**Exercise:**
Check each line of the material for the string "rolling", and copy the lines that have it.

---------------

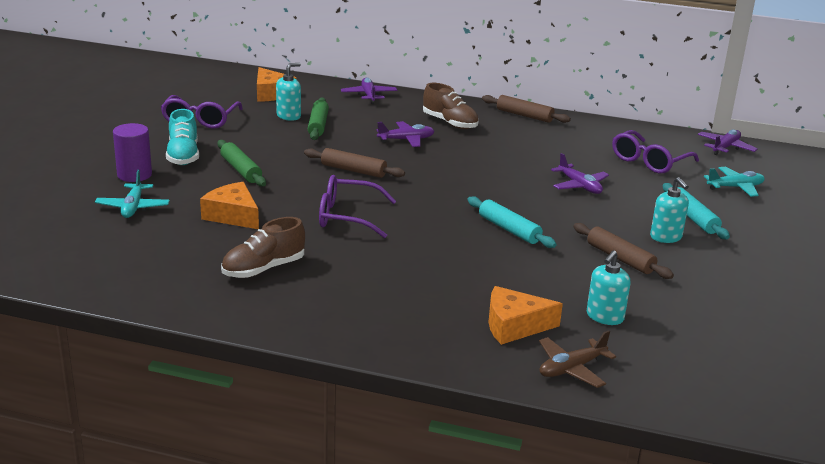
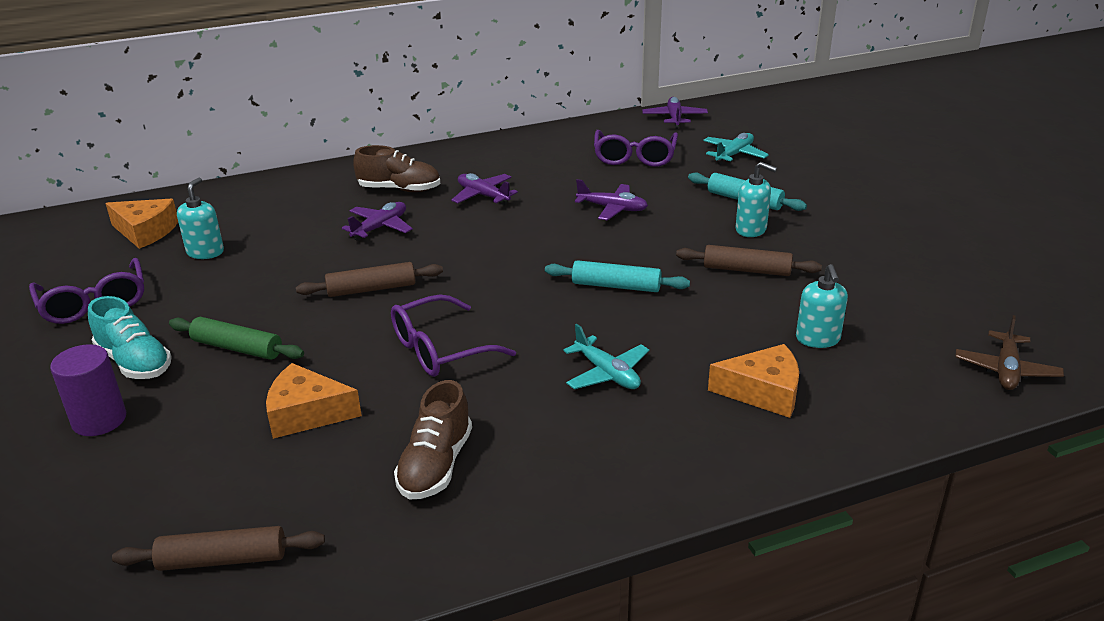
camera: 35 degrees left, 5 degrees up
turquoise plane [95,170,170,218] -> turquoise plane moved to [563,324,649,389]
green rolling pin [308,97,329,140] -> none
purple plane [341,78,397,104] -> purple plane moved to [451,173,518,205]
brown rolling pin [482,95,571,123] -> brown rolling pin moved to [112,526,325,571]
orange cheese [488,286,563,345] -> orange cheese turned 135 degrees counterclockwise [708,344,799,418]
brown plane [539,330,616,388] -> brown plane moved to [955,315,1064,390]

---------------

**Task result:**
green rolling pin [308,97,329,140] -> none
brown rolling pin [482,95,571,123] -> brown rolling pin moved to [112,526,325,571]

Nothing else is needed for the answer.